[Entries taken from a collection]
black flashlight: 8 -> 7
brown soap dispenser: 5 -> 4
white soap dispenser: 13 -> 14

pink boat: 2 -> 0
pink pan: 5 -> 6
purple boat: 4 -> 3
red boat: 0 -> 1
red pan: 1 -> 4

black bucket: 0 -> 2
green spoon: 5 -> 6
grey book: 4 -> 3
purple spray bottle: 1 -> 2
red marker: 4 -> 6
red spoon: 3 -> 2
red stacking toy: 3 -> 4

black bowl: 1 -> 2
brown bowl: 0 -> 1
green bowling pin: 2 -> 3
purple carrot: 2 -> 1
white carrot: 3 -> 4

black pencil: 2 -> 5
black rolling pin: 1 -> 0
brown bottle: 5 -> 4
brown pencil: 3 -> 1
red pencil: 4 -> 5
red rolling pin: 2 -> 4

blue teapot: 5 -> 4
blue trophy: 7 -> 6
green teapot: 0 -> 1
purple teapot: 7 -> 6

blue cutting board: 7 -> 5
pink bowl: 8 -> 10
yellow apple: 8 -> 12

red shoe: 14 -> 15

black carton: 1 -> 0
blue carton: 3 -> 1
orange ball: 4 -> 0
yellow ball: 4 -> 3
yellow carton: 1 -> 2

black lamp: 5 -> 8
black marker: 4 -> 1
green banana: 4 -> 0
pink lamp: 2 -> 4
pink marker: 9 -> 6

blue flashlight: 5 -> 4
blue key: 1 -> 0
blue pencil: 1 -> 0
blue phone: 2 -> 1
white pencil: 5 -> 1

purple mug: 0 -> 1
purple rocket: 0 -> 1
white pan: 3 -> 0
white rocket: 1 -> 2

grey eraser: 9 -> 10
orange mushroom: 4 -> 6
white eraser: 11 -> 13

Requirement
Once the records end, copy them all again exactly.

Exercise result
black flashlight: 8 -> 7
brown soap dispenser: 5 -> 4
white soap dispenser: 13 -> 14

pink boat: 2 -> 0
pink pan: 5 -> 6
purple boat: 4 -> 3
red boat: 0 -> 1
red pan: 1 -> 4

black bucket: 0 -> 2
green spoon: 5 -> 6
grey book: 4 -> 3
purple spray bottle: 1 -> 2
red marker: 4 -> 6
red spoon: 3 -> 2
red stacking toy: 3 -> 4

black bowl: 1 -> 2
brown bowl: 0 -> 1
green bowling pin: 2 -> 3
purple carrot: 2 -> 1
white carrot: 3 -> 4

black pencil: 2 -> 5
black rolling pin: 1 -> 0
brown bottle: 5 -> 4
brown pencil: 3 -> 1
red pencil: 4 -> 5
red rolling pin: 2 -> 4

blue teapot: 5 -> 4
blue trophy: 7 -> 6
green teapot: 0 -> 1
purple teapot: 7 -> 6

blue cutting board: 7 -> 5
pink bowl: 8 -> 10
yellow apple: 8 -> 12

red shoe: 14 -> 15

black carton: 1 -> 0
blue carton: 3 -> 1
orange ball: 4 -> 0
yellow ball: 4 -> 3
yellow carton: 1 -> 2

black lamp: 5 -> 8
black marker: 4 -> 1
green banana: 4 -> 0
pink lamp: 2 -> 4
pink marker: 9 -> 6

blue flashlight: 5 -> 4
blue key: 1 -> 0
blue pencil: 1 -> 0
blue phone: 2 -> 1
white pencil: 5 -> 1

purple mug: 0 -> 1
purple rocket: 0 -> 1
white pan: 3 -> 0
white rocket: 1 -> 2

grey eraser: 9 -> 10
orange mushroom: 4 -> 6
white eraser: 11 -> 13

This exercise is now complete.